**Instructions for the task:** Write out the data exactly as given, dropping every picture.

###

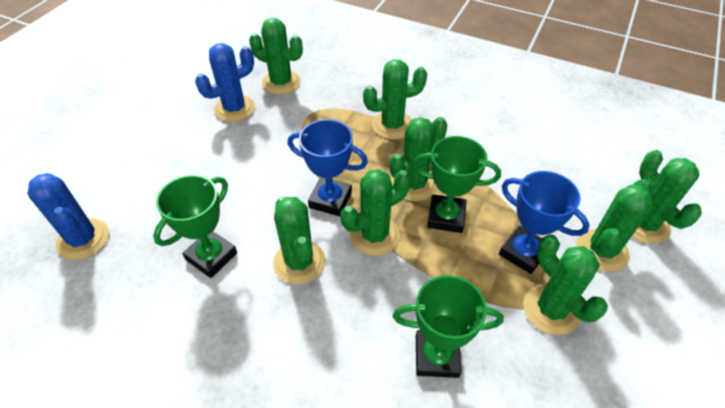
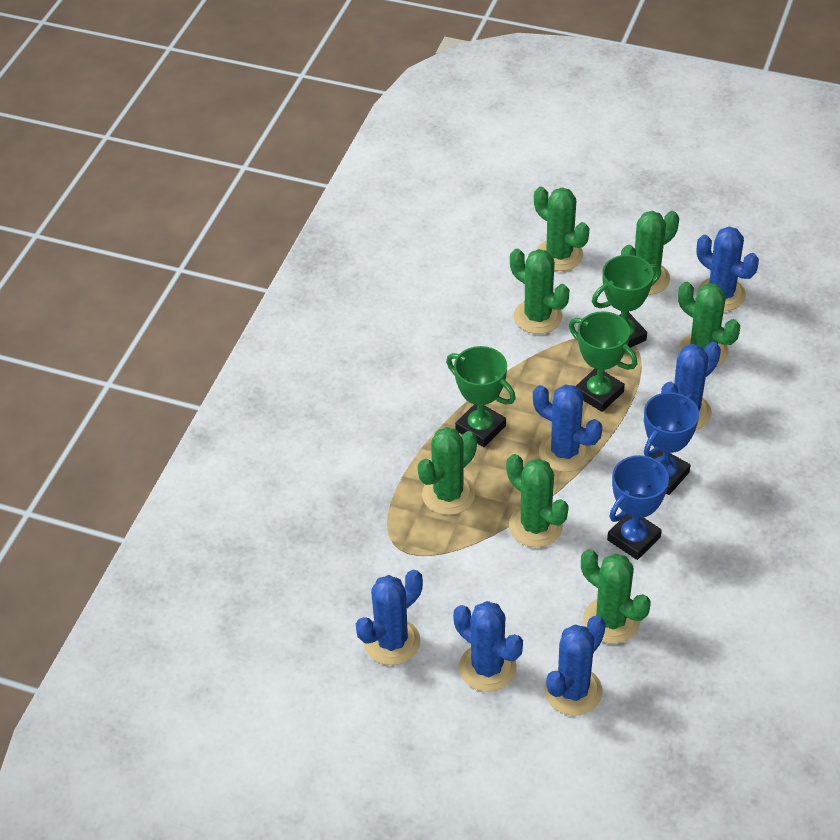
blue cactus: 2 -> 6
green cactus: 8 -> 7

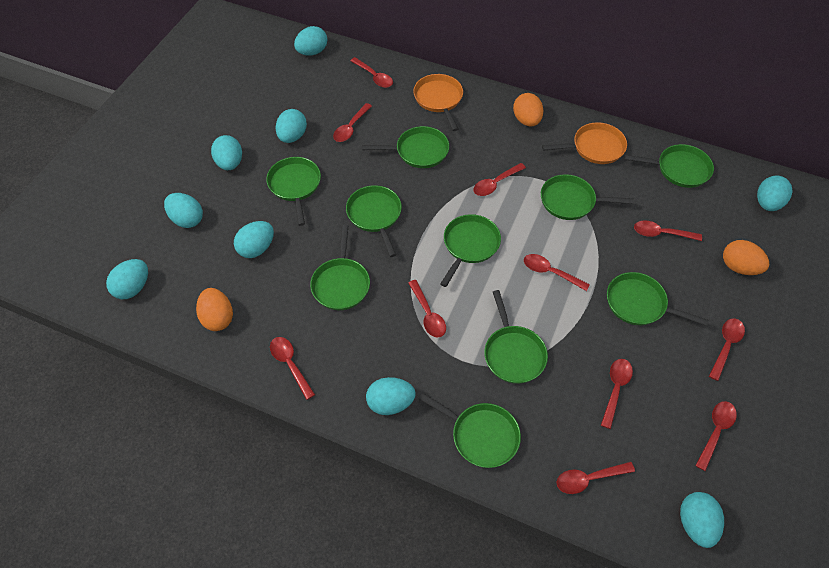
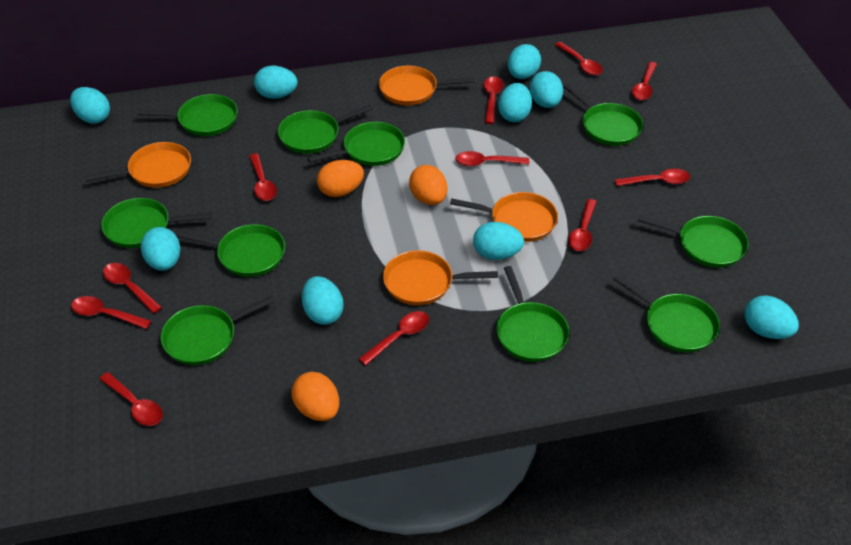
orange pan: 2 -> 4

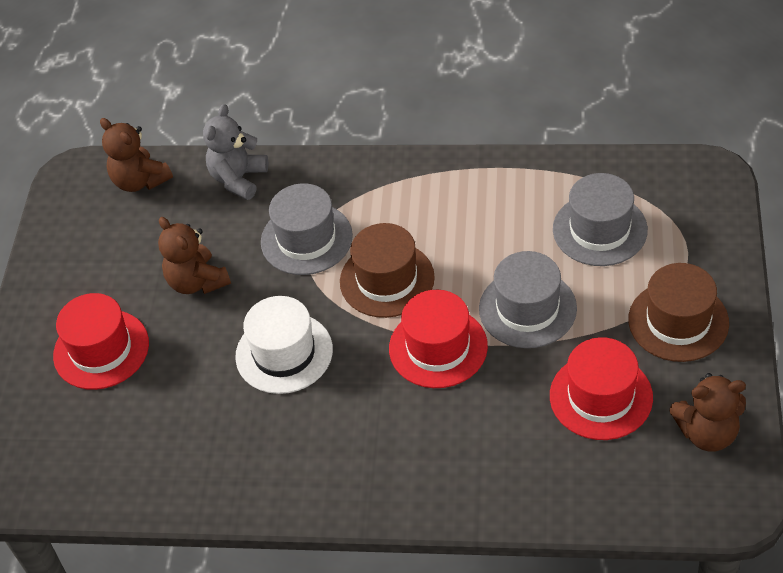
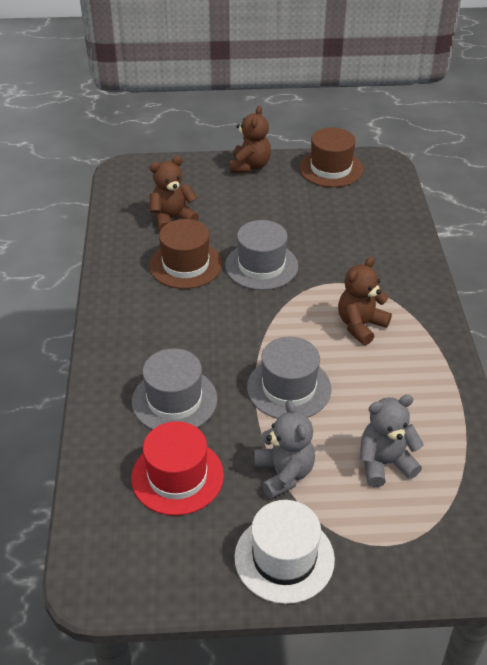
grey teddy bear: 1 -> 2
red hat: 3 -> 1

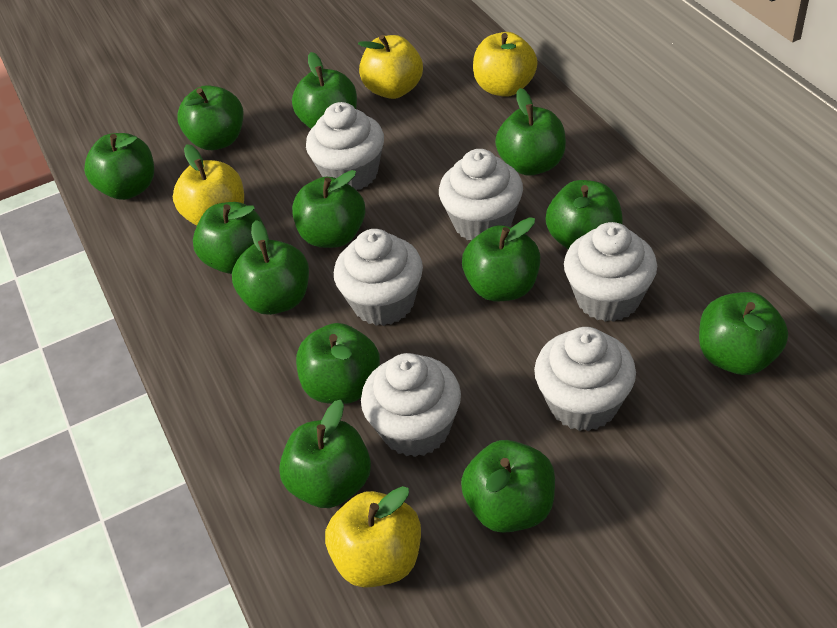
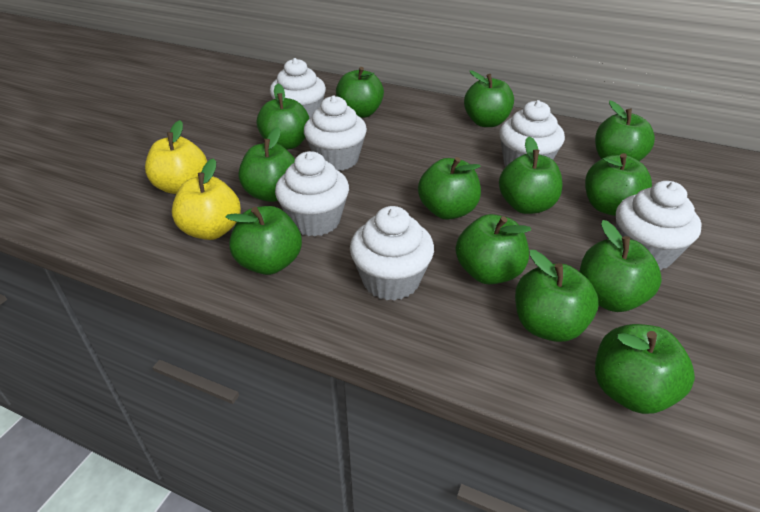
yellow apple: 4 -> 2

###

**Solution to this exercise:**
blue cactus: 2 -> 6
green cactus: 8 -> 7

orange pan: 2 -> 4

grey teddy bear: 1 -> 2
red hat: 3 -> 1

yellow apple: 4 -> 2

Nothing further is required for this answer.